◆ **Task objective**
Once you find the line containing "camera: 50 degrees left, 15 degrees up" in the data below, copy it and each following line exactly, up to and including the line containing "(515, 113) = (383, 139): turquoise", and nothing else.

+++ Data supplied

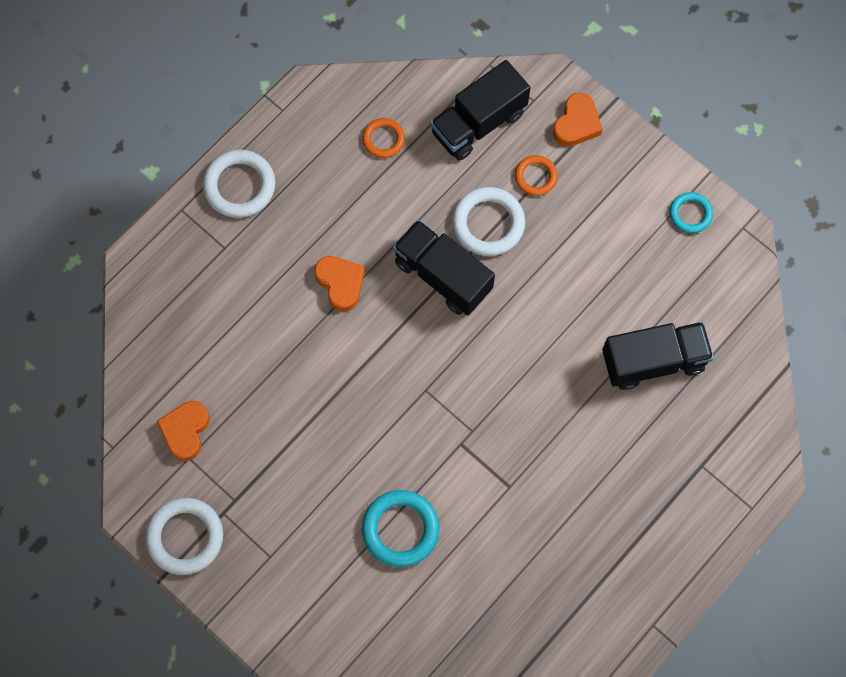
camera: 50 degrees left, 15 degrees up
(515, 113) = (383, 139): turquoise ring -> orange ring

++++++
+++ Data supplied

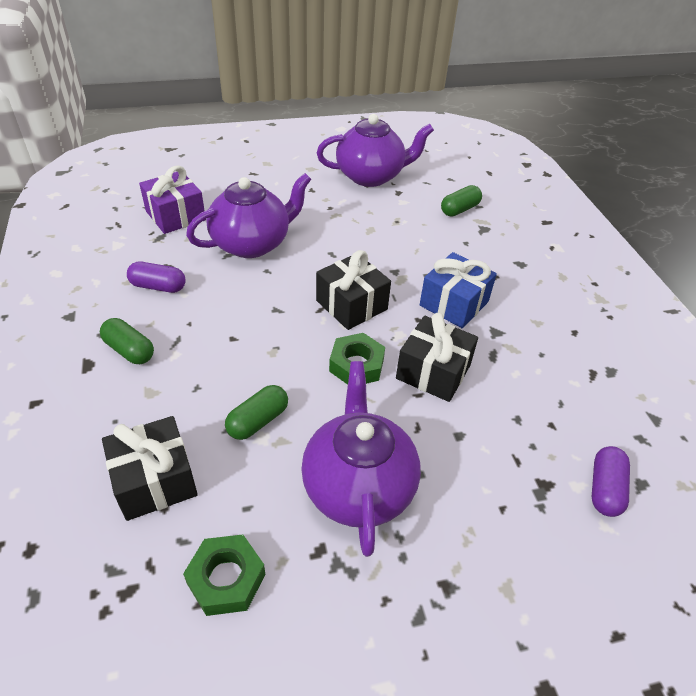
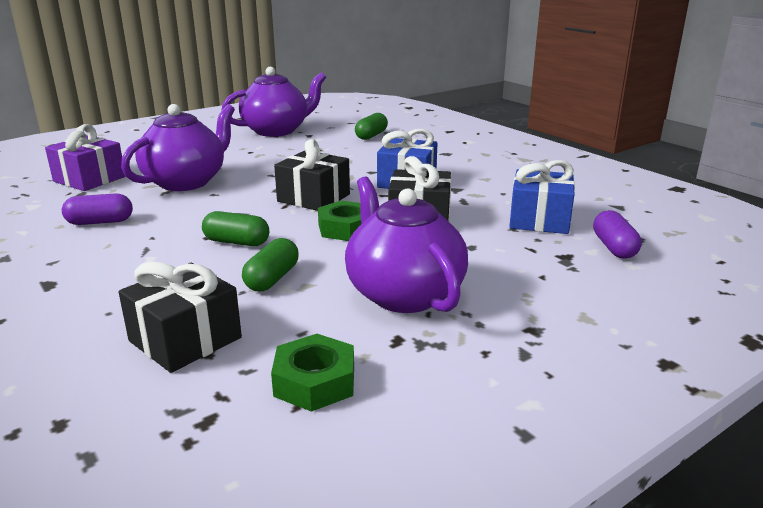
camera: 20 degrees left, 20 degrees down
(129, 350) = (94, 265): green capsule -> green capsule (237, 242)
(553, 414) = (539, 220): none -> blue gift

++++++

◆ **Result below**
camera: 50 degrees left, 15 degrees up
(515, 113) = (383, 139): turquoise ring -> orange ring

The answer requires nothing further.